Object transformation records:
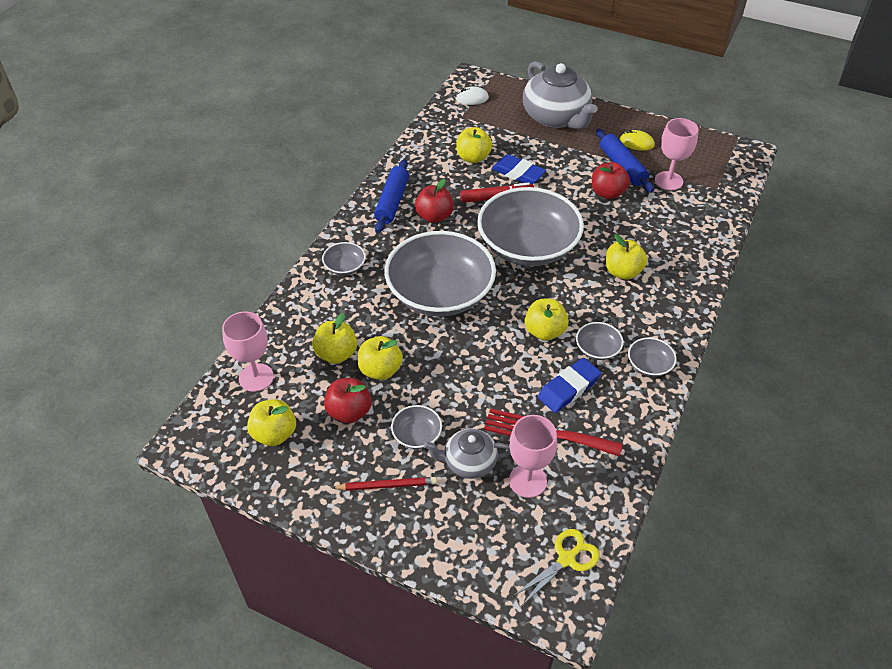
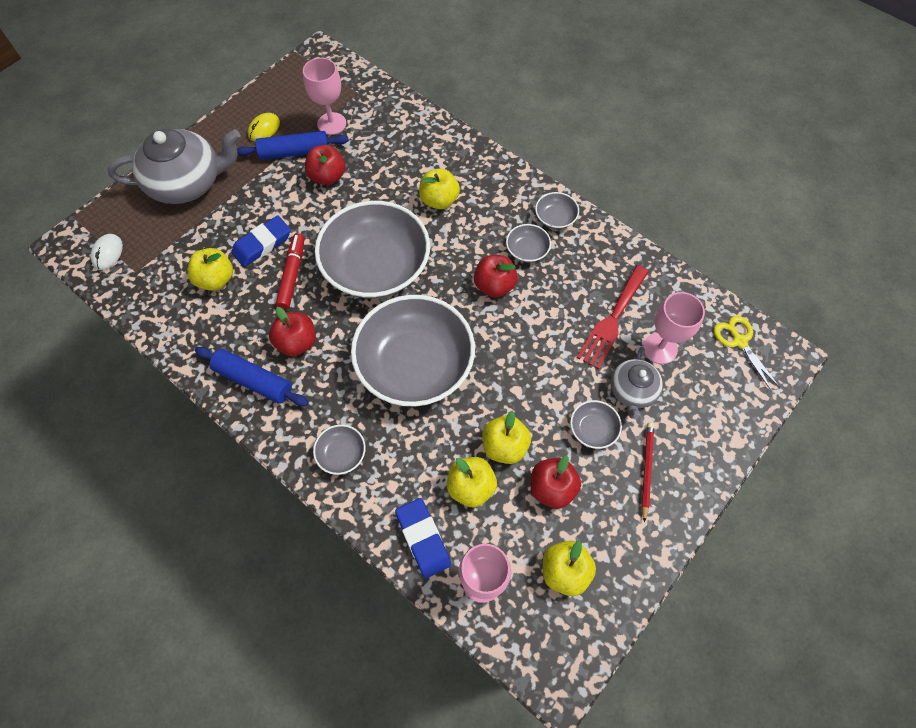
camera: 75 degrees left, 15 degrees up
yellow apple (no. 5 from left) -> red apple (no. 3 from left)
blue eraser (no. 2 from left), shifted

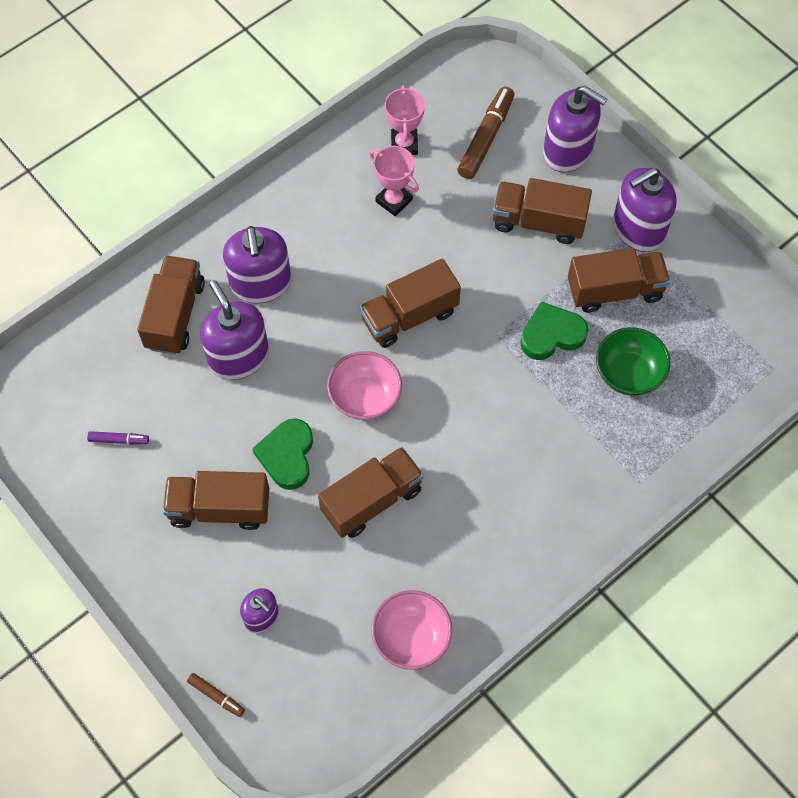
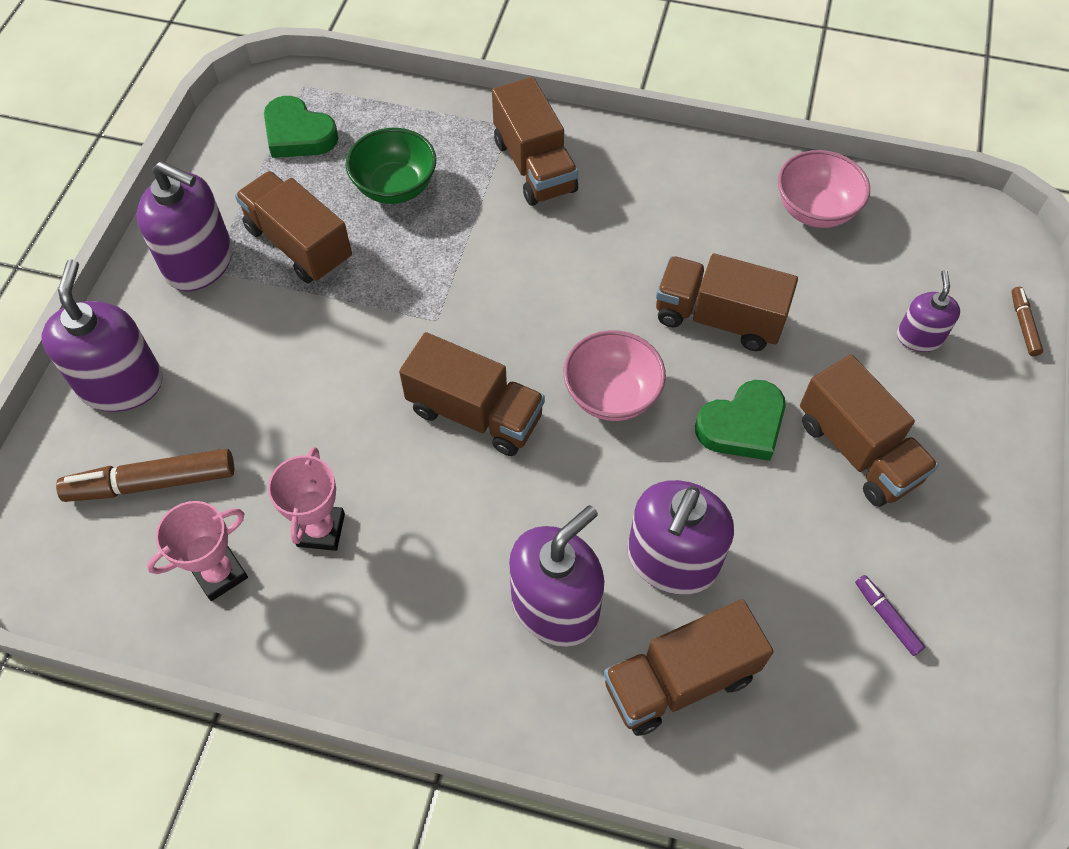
camera: 125 degrees left, 5 degrees down
brown truck (no. 5 from left in the first image) -> brown truck (no. 3 from left), shifted
green heart (no. 2 from left in the first image) -> green heart (no. 1 from left), shifted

Exercise goal: Reproduce only the lines from the first line of the entries through the line containing "yellow apple (no.", exactly and with both ends kept. Omit the pictures.

Answer to this task:
camera: 75 degrees left, 15 degrees up
yellow apple (no. 5 from left) -> red apple (no. 3 from left)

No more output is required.